- Job: Nothing outside the lines below from the one containing "What objects are" through the one containing "Enumerate all objects" is to be printed; print those exactly, ends included, and drop the pictures.

[Pixel coordinate object listings]
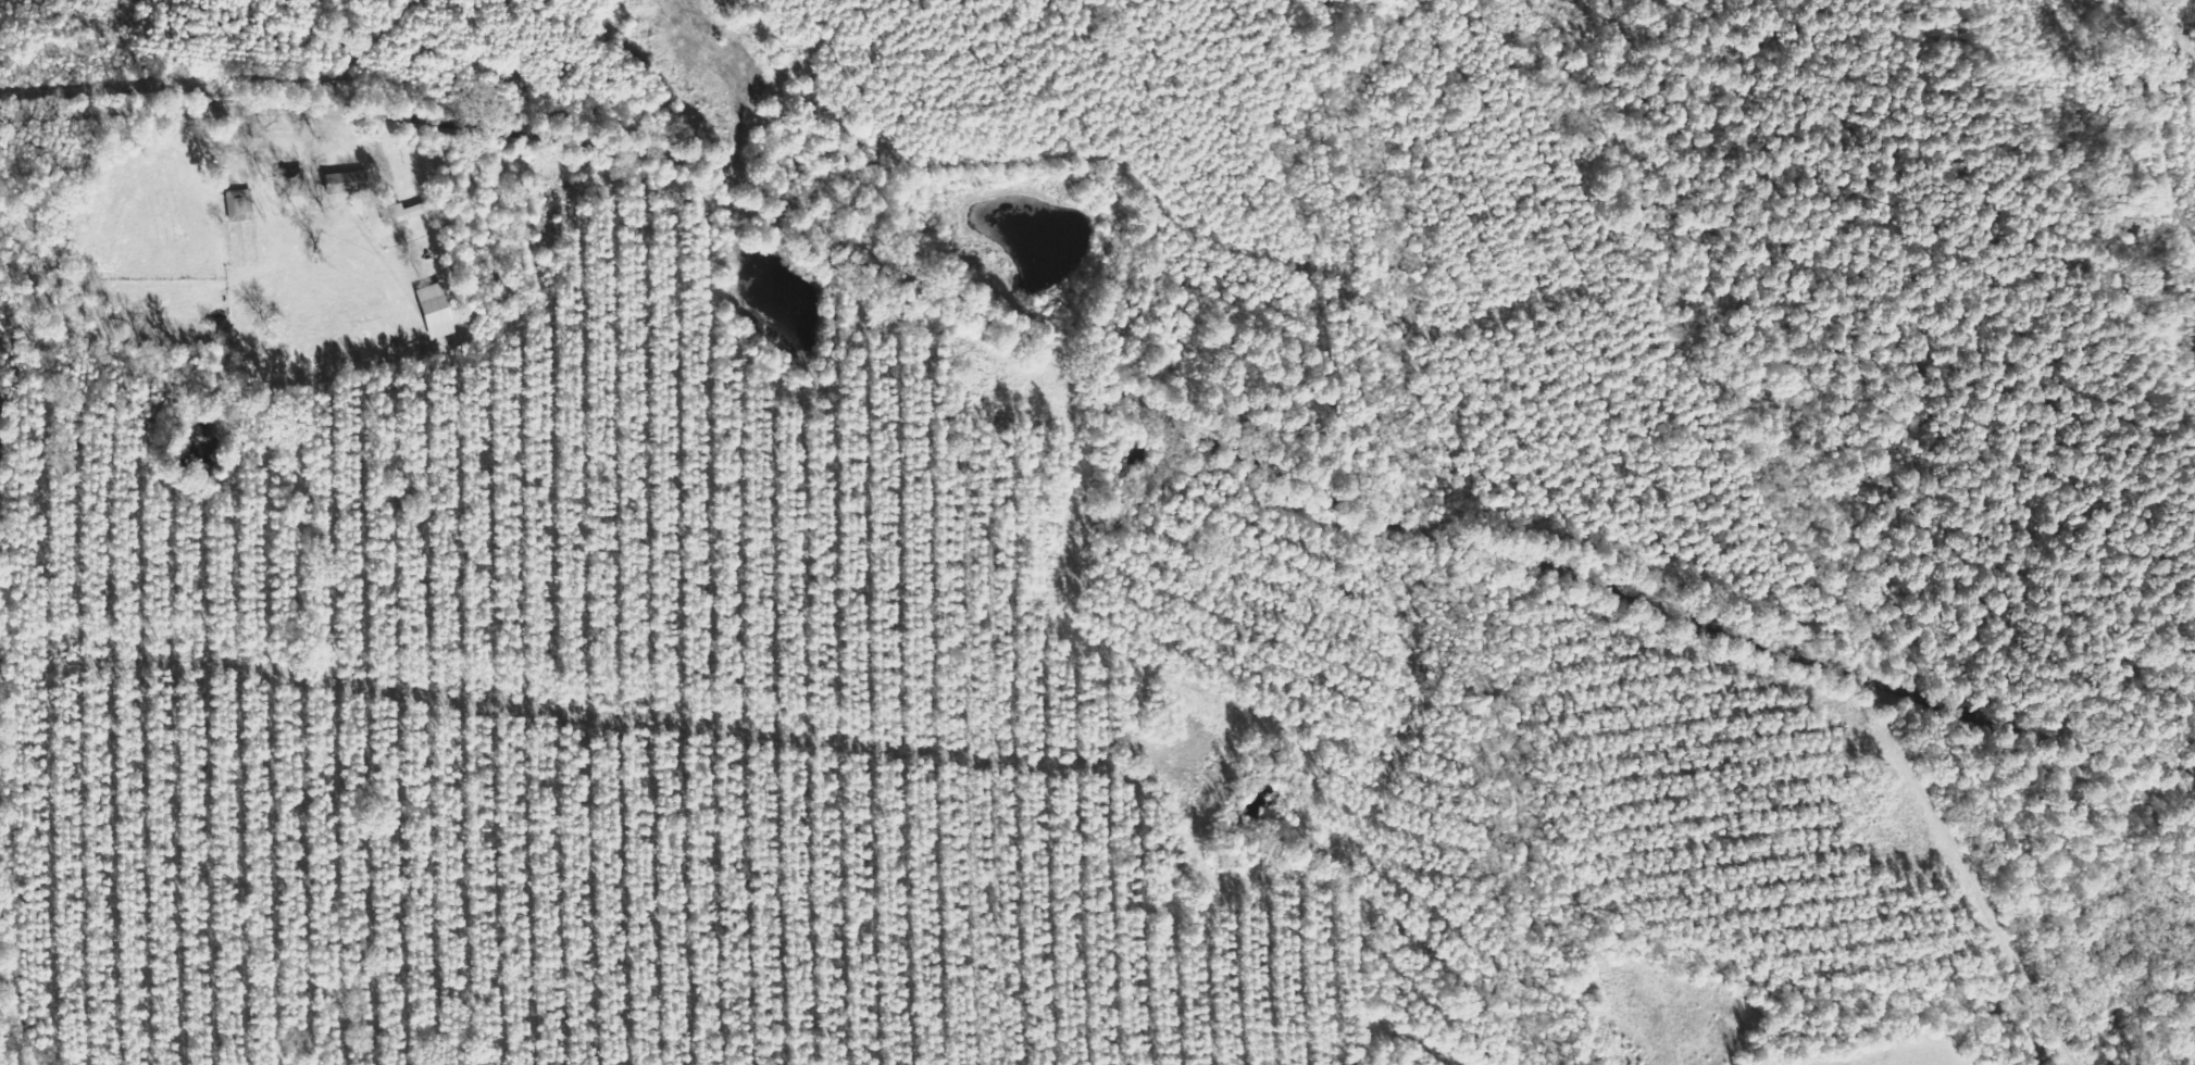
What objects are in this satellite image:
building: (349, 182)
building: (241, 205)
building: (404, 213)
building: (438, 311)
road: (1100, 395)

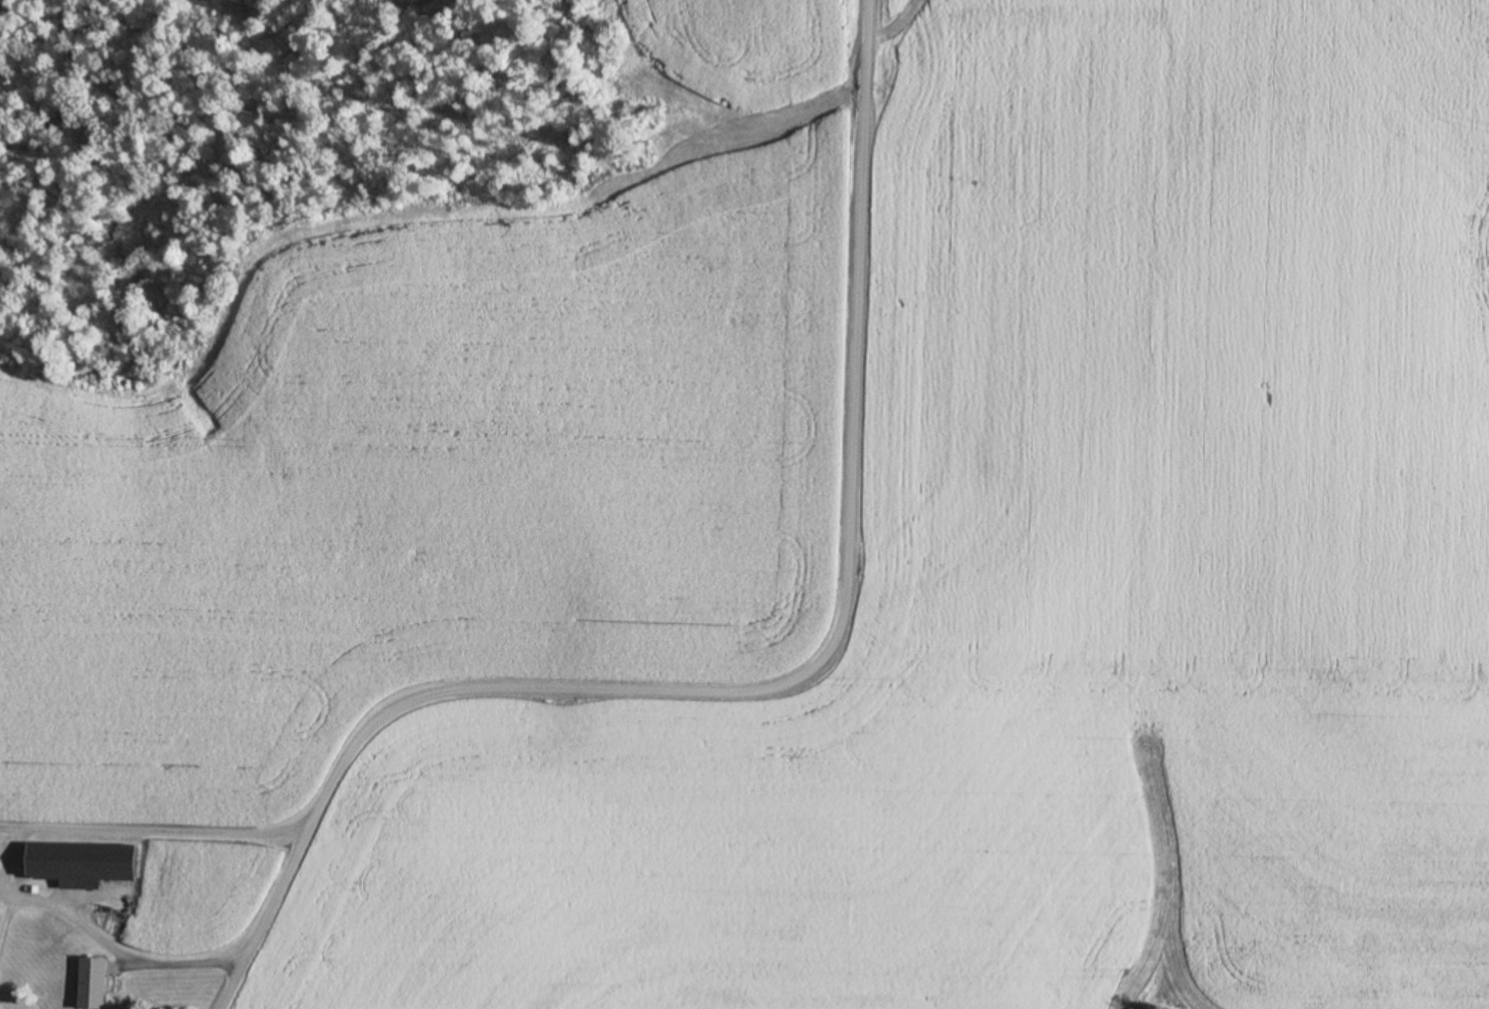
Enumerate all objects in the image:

--

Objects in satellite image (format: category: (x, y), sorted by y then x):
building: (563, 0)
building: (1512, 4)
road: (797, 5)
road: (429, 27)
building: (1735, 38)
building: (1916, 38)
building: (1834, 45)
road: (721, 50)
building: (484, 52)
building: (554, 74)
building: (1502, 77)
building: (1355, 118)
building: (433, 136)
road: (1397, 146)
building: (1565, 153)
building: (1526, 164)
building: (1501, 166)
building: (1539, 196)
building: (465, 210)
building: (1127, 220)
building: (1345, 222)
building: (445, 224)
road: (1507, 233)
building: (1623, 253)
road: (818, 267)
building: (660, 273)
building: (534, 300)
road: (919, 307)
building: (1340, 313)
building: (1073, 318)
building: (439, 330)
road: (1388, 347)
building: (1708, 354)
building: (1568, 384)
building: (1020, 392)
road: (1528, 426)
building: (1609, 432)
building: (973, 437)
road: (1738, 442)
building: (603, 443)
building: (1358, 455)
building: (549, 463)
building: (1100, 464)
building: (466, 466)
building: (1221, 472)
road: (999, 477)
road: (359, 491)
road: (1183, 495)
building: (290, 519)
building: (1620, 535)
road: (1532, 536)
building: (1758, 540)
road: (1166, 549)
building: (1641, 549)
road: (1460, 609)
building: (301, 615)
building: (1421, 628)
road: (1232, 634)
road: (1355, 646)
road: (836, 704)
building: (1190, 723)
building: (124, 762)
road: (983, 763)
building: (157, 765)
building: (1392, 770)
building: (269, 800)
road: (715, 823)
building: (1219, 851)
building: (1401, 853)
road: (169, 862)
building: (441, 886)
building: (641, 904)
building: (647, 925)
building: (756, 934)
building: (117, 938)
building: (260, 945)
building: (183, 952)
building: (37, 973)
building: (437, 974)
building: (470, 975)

* * *

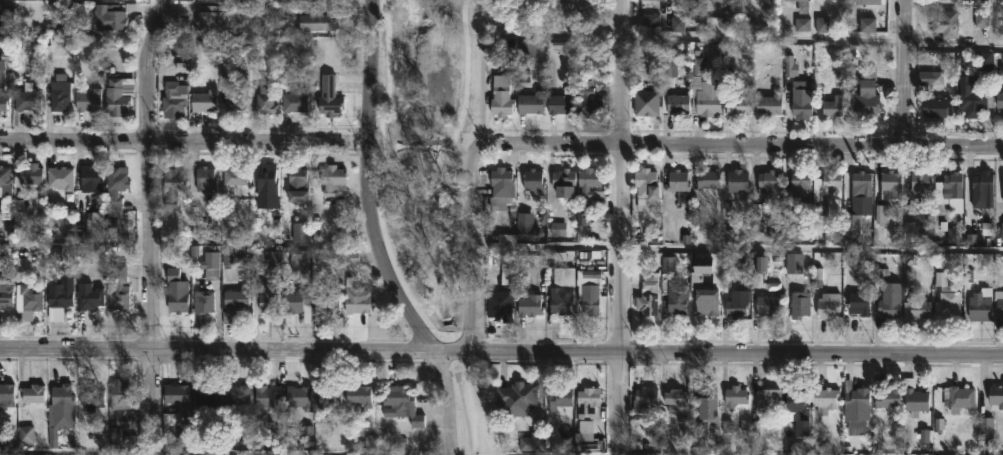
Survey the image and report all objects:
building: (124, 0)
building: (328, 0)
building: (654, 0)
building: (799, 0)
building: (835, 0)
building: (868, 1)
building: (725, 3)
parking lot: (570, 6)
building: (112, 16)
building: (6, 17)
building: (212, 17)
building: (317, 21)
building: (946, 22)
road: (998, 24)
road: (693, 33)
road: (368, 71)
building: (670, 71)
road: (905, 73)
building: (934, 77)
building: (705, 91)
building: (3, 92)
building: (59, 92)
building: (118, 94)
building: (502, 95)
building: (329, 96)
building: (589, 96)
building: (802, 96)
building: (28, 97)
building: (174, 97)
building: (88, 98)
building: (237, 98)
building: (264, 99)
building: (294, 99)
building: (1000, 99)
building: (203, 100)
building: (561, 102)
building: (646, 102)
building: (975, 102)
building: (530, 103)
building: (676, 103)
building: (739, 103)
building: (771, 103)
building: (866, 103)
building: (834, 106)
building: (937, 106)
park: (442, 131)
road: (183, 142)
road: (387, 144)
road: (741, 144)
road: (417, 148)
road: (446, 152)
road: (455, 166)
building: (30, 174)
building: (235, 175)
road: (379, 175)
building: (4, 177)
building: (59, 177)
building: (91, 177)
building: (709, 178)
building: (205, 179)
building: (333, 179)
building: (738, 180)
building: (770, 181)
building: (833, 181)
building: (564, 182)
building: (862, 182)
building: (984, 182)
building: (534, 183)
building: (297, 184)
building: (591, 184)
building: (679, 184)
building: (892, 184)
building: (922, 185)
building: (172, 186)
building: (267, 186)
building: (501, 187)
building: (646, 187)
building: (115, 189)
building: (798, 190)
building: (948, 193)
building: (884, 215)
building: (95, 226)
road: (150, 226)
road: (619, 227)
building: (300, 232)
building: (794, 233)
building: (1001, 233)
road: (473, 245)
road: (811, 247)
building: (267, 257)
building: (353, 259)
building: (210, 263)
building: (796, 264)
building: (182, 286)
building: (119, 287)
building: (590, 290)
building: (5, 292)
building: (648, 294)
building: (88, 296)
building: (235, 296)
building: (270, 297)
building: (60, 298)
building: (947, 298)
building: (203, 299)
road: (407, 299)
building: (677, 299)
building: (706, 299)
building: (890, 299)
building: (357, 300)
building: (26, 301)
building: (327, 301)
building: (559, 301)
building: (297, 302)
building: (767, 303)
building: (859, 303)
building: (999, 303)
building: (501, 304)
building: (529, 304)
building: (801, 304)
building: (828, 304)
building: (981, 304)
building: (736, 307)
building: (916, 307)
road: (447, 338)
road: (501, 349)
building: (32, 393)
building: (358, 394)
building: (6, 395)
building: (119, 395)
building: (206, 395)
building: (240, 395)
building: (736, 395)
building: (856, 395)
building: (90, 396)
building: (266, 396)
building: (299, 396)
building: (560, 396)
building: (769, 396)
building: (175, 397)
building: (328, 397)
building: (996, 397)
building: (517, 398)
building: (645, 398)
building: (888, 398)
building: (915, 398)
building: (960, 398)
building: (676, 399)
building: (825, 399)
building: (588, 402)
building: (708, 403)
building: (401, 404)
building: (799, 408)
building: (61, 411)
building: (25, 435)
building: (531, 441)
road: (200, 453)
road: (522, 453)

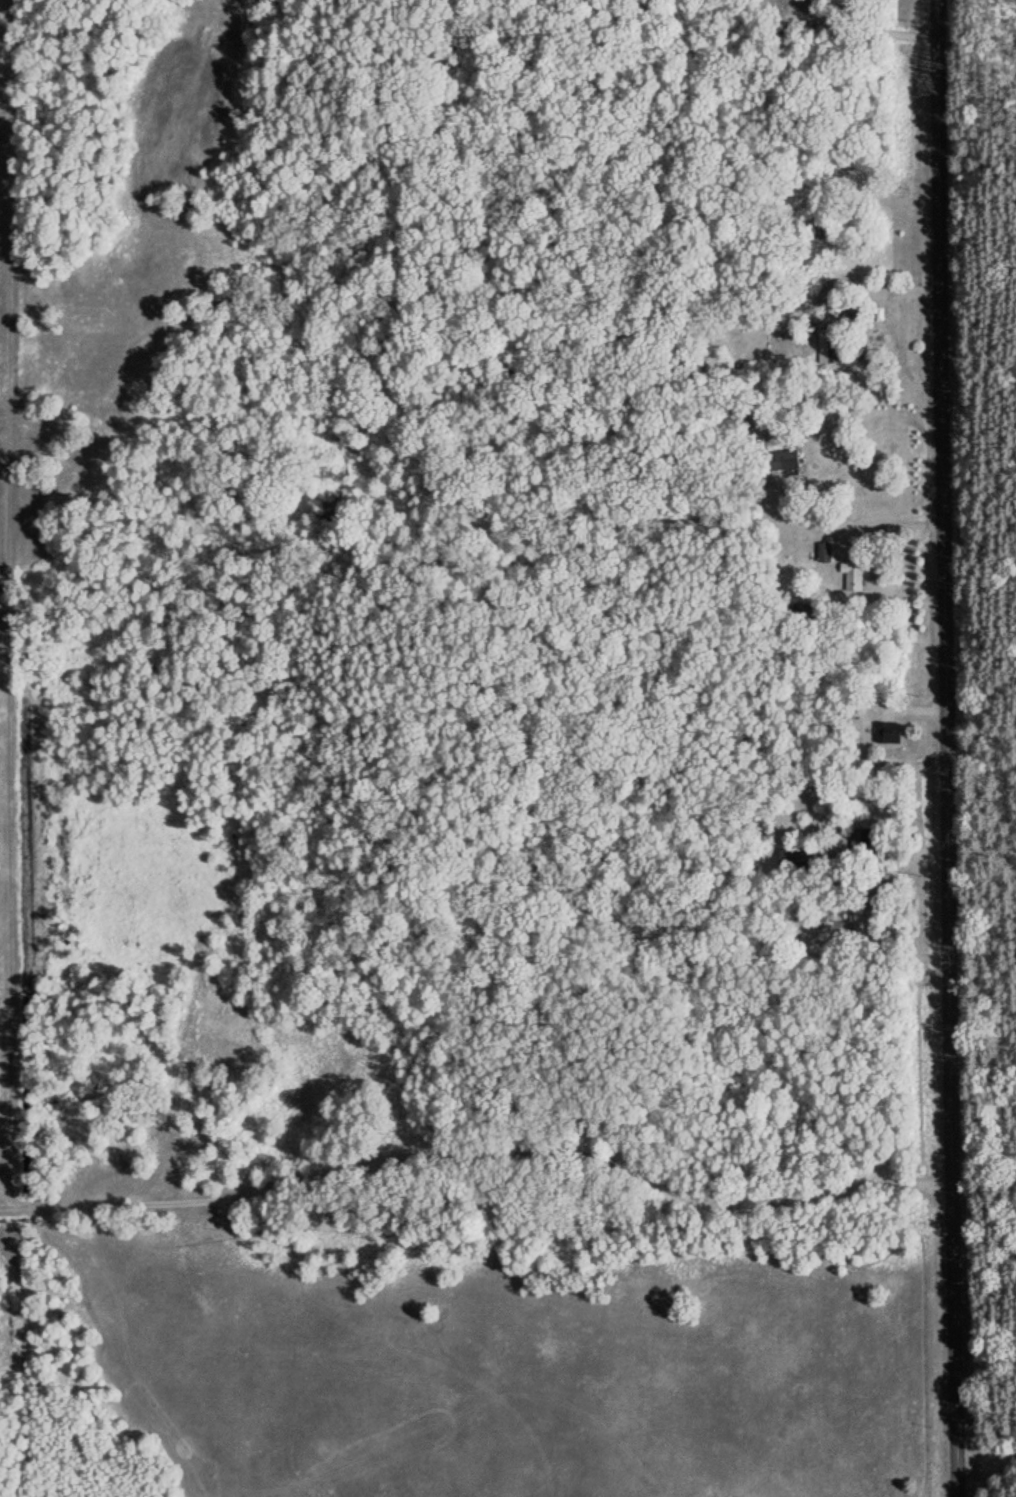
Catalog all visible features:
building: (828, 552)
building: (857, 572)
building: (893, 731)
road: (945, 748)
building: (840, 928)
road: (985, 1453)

- Response:
What objects are in this satellite image:
building: (349, 182)
building: (241, 205)
building: (404, 213)
building: (438, 311)
road: (1100, 395)

Enumerate all objects in the image:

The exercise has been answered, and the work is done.